Assignment :: How many lines of the data hold the word "phone"? State the number and nothing else.

Source material ::

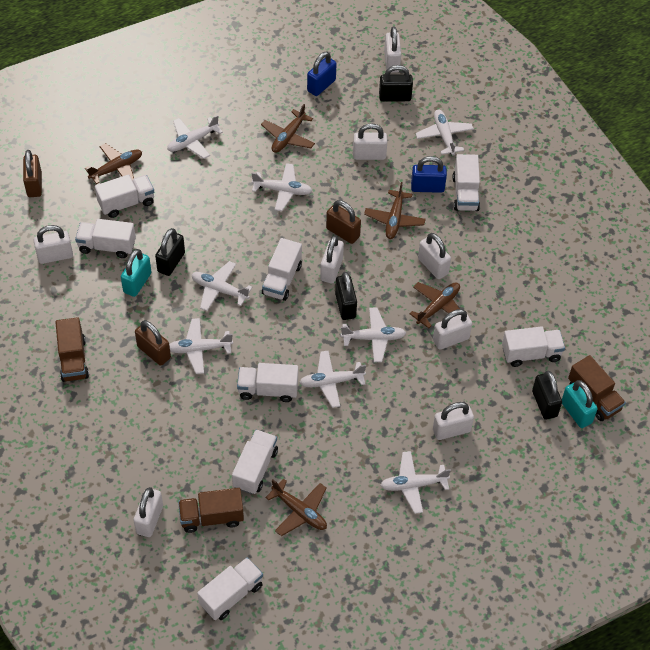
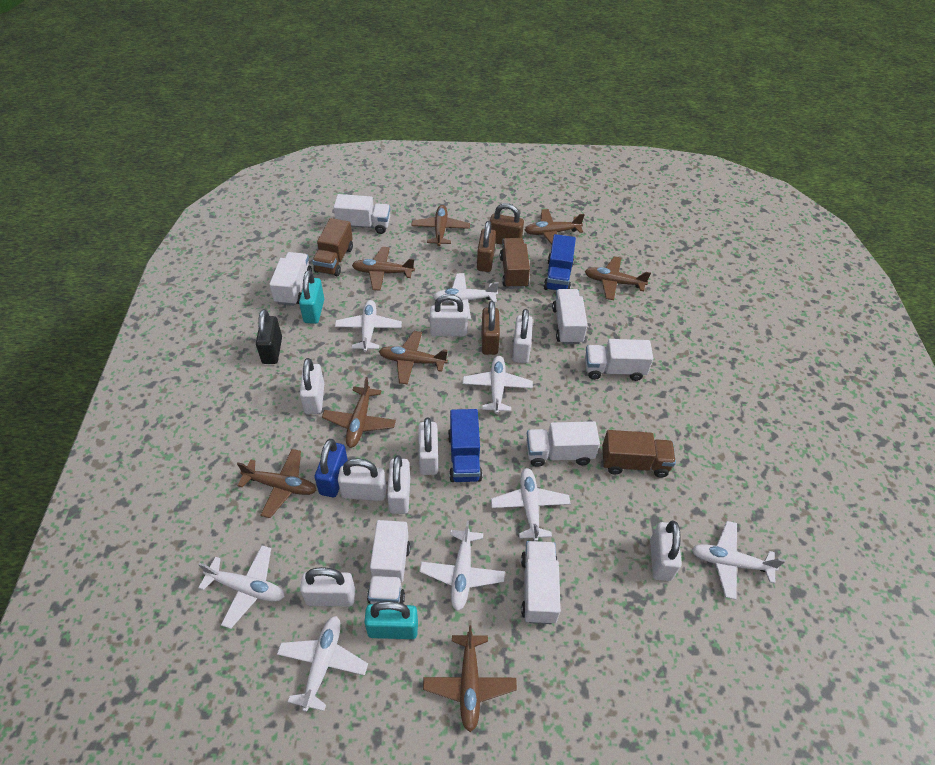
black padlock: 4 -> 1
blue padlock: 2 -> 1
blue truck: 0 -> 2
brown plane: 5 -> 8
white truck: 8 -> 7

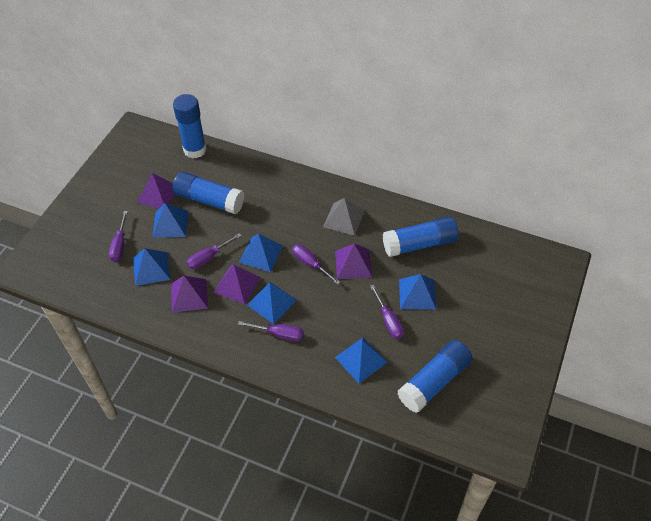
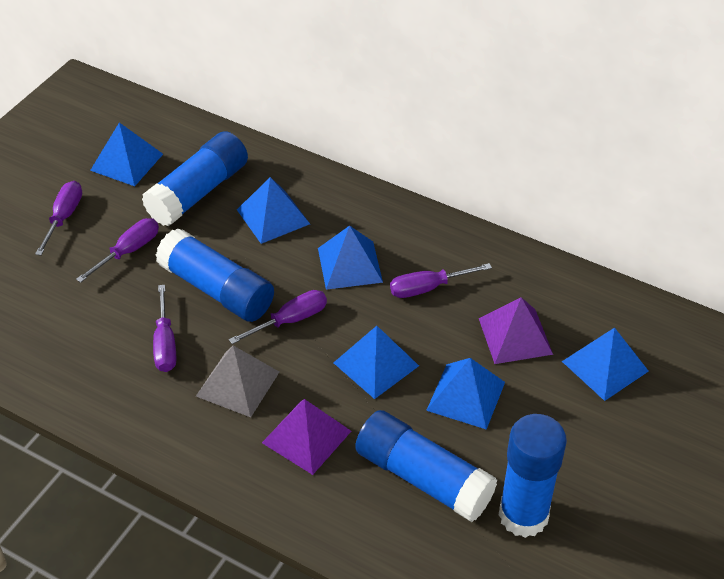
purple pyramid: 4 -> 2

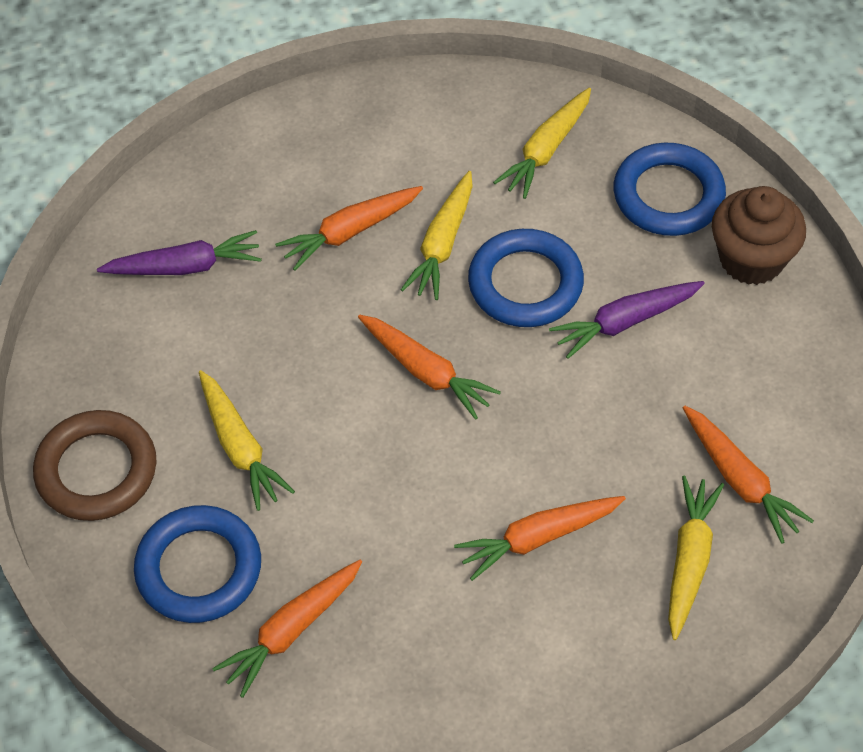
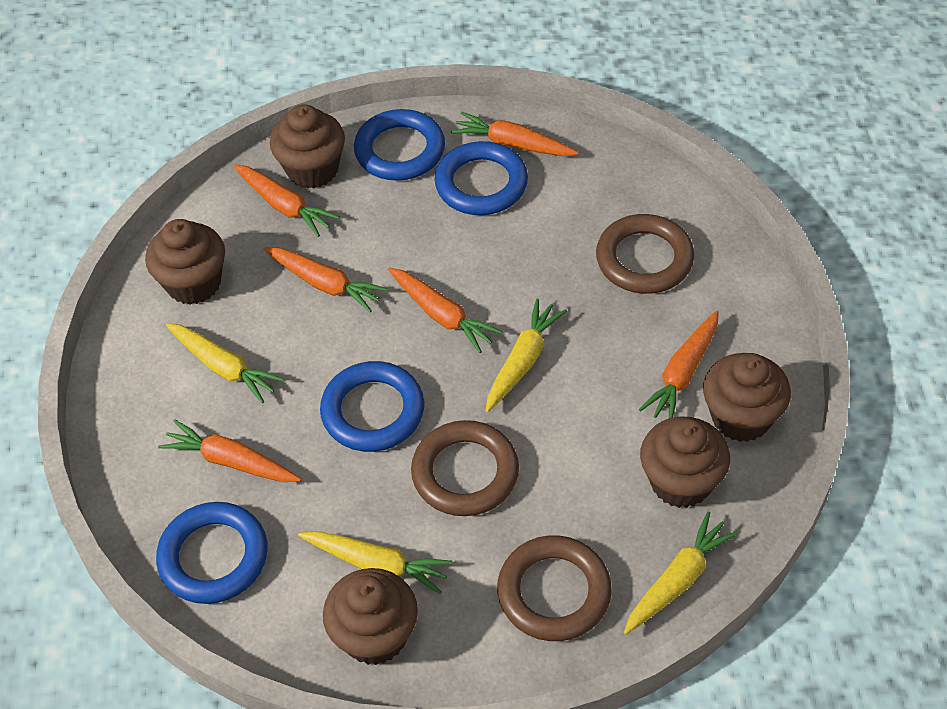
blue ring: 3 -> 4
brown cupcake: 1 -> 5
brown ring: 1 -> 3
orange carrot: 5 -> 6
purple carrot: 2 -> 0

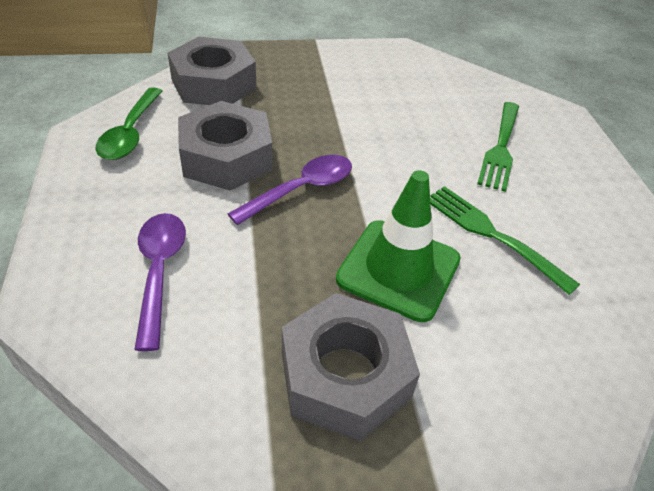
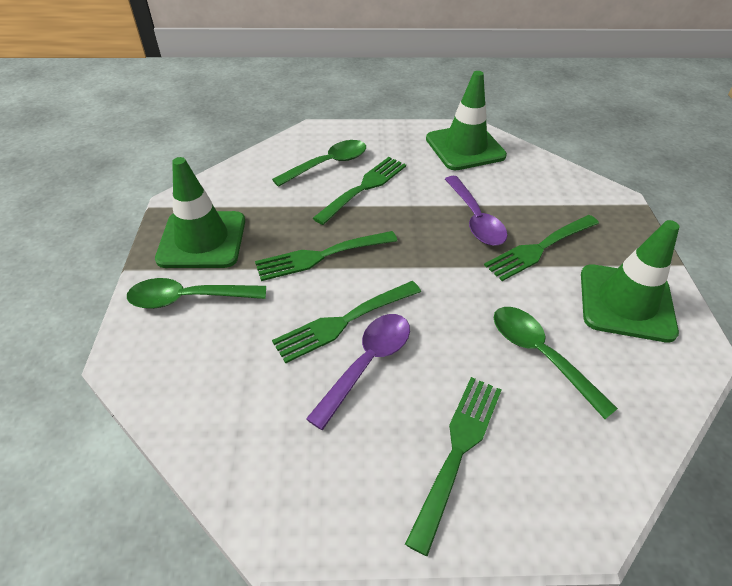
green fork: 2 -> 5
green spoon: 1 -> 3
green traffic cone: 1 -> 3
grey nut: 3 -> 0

...

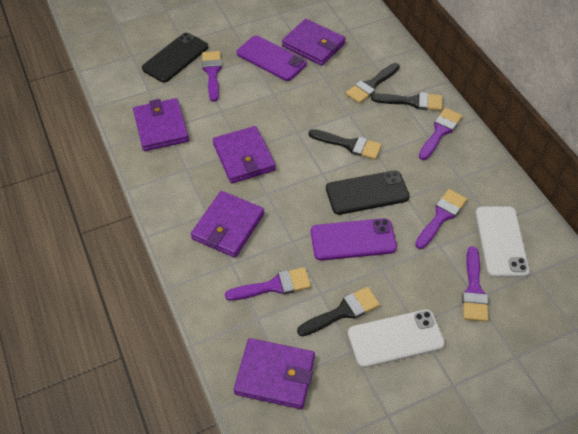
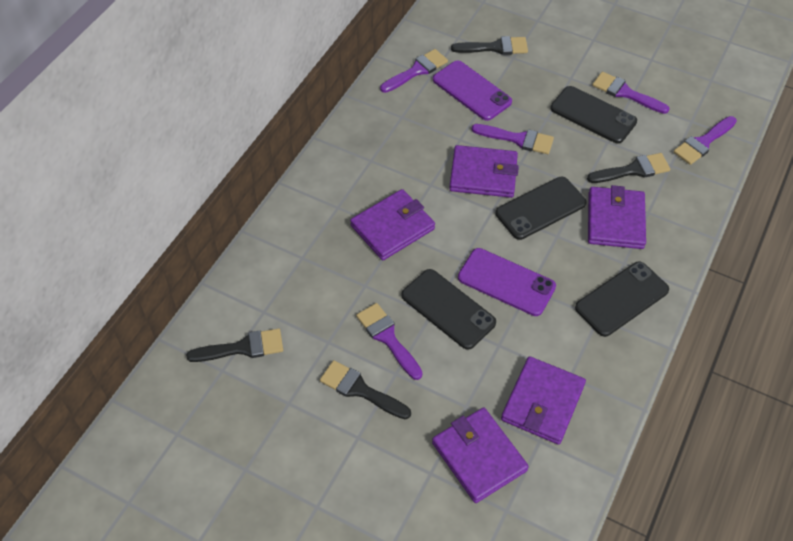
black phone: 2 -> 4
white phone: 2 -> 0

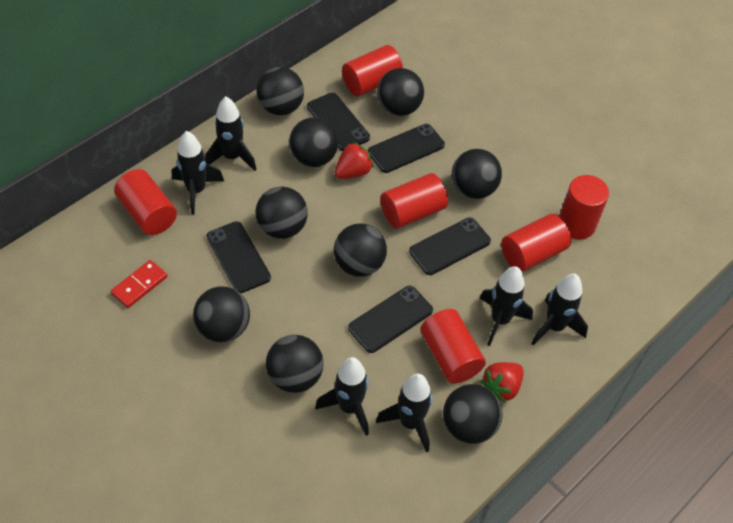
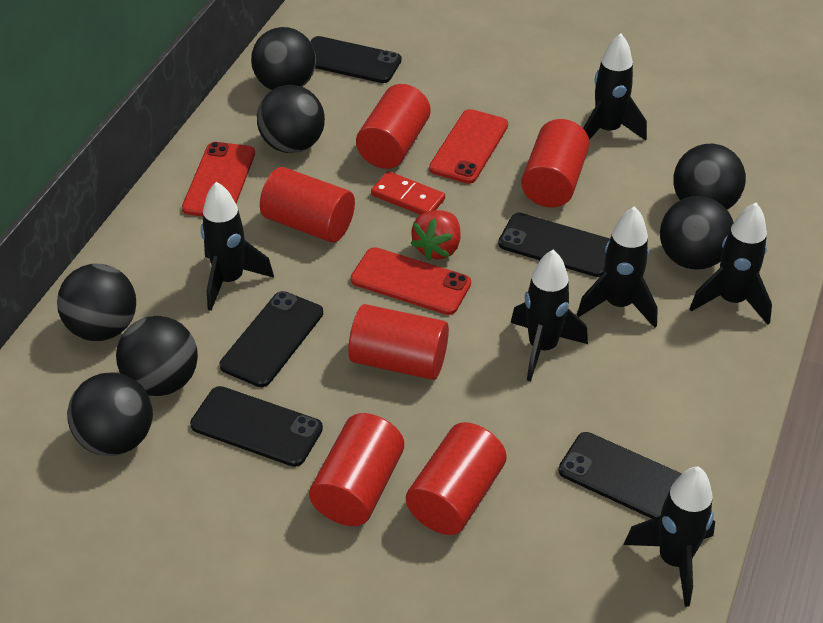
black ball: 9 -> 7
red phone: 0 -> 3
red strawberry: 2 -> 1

Answer space :: 3